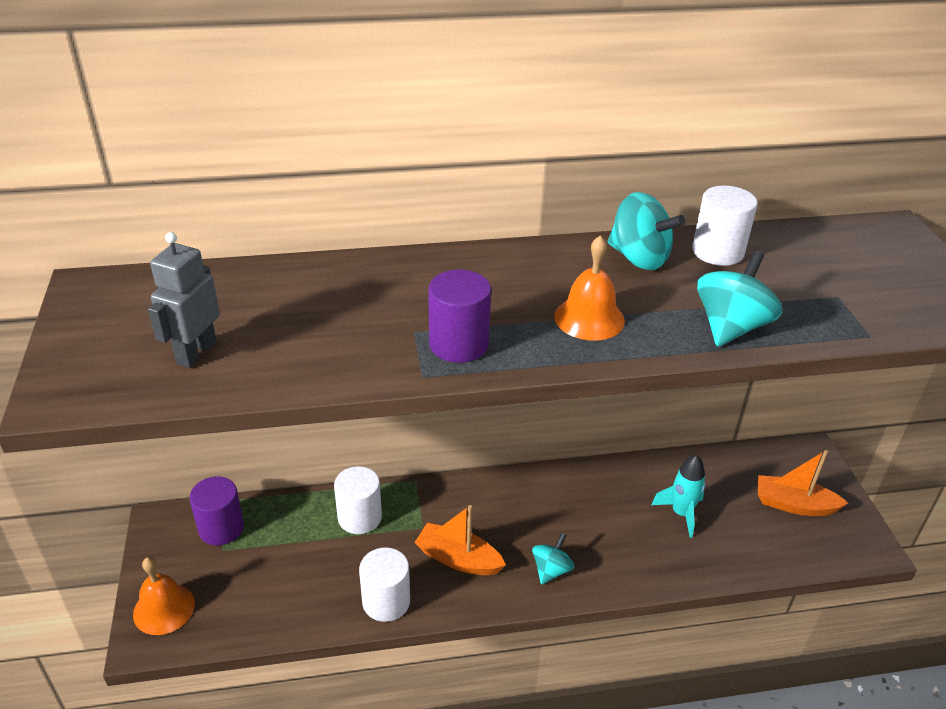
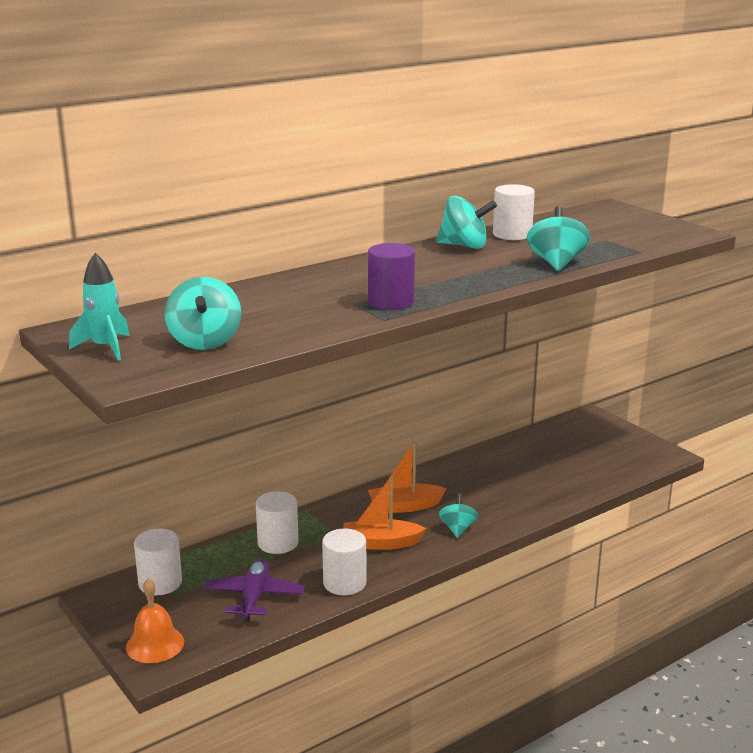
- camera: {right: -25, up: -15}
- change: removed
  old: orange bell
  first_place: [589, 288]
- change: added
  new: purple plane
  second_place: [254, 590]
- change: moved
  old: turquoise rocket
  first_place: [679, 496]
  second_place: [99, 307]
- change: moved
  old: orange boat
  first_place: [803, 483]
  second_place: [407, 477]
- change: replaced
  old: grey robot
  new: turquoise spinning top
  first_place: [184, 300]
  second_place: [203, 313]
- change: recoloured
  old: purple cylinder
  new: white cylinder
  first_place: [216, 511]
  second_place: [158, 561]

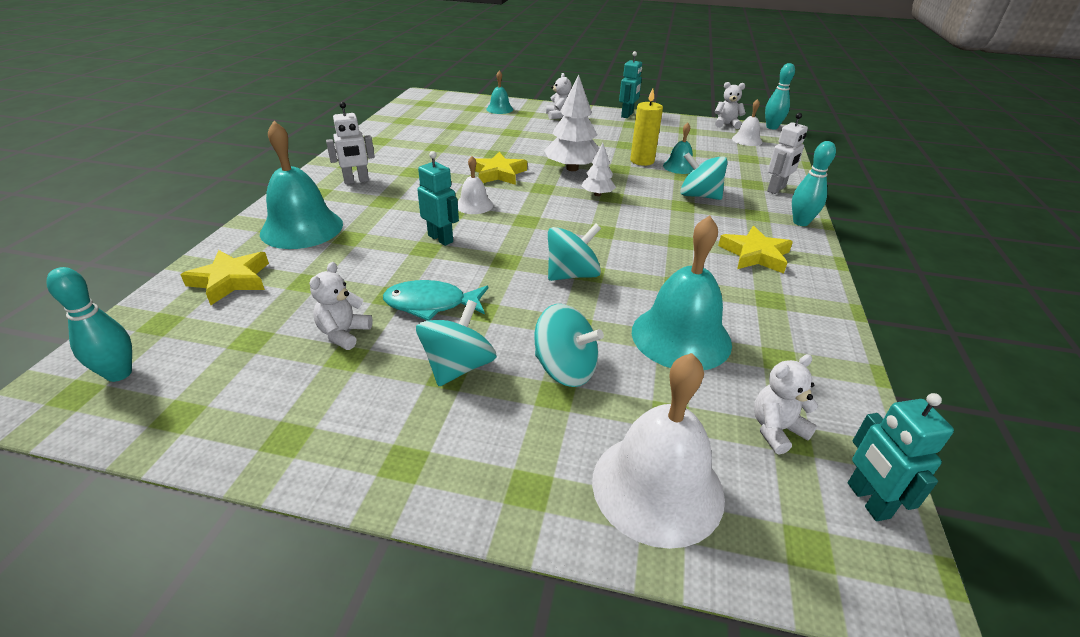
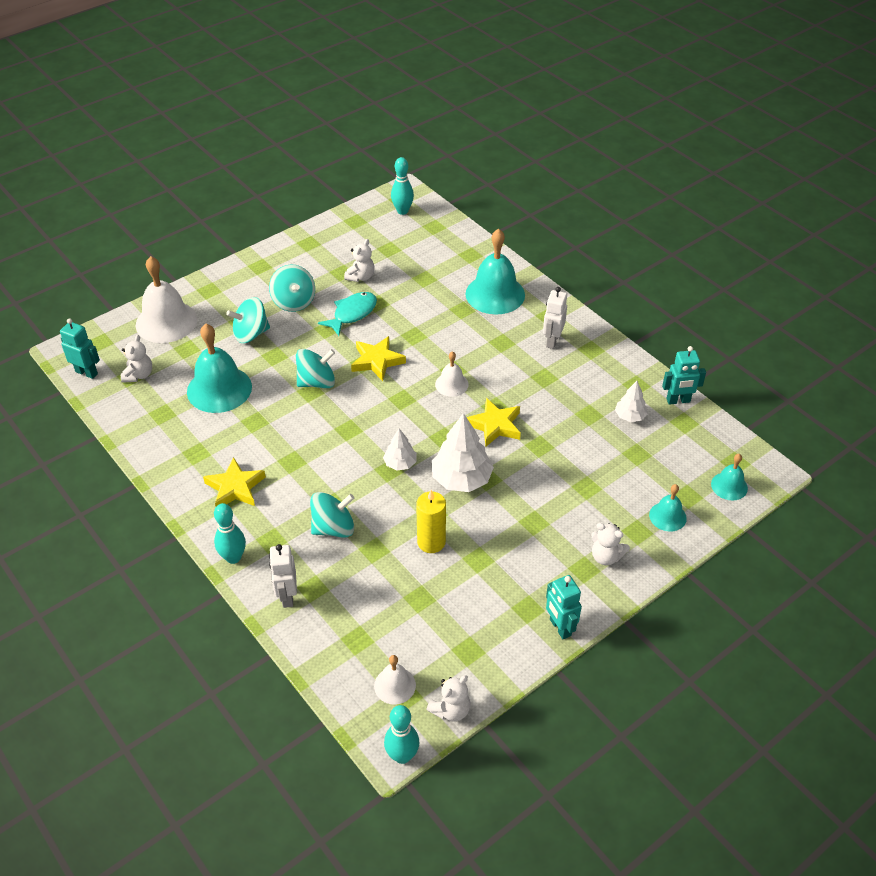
- camera: {right: 130, up: 10}
- change: added
  new: white tree
  second_place: [631, 401]
- change: moved
  old: yellow star
  first_place: [224, 277]
  second_place: [378, 358]
- change: moved
  old: turquoise robot
  first_place: [438, 198]
  second_place: [684, 375]
- change: moved
  old: turquoise bell
  first_place: [678, 148]
  second_place: [729, 477]
- change: turned
  old: white teddy bear
  first_place: [341, 306]
  second_place: [359, 260]
  degrees: 60
- change: turned
  old: turquoise spinning top
  first_place: [574, 252]
  second_place: [315, 368]
  degrees: -120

» Exercise
Could you output all of the records exactly, without their pictures?

» Response to the task
- camera: {right: -25, up: -15}
- change: removed
  old: orange bell
  first_place: [589, 288]
- change: added
  new: purple plane
  second_place: [254, 590]
- change: moved
  old: turquoise rocket
  first_place: [679, 496]
  second_place: [99, 307]
- change: moved
  old: orange boat
  first_place: [803, 483]
  second_place: [407, 477]
- change: replaced
  old: grey robot
  new: turquoise spinning top
  first_place: [184, 300]
  second_place: [203, 313]
- change: recoloured
  old: purple cylinder
  new: white cylinder
  first_place: [216, 511]
  second_place: [158, 561]

- camera: {right: 130, up: 10}
- change: added
  new: white tree
  second_place: [631, 401]
- change: moved
  old: yellow star
  first_place: [224, 277]
  second_place: [378, 358]
- change: moved
  old: turquoise robot
  first_place: [438, 198]
  second_place: [684, 375]
- change: moved
  old: turquoise bell
  first_place: [678, 148]
  second_place: [729, 477]
- change: turned
  old: white teddy bear
  first_place: [341, 306]
  second_place: [359, 260]
  degrees: 60
- change: turned
  old: turquoise spinning top
  first_place: [574, 252]
  second_place: [315, 368]
  degrees: -120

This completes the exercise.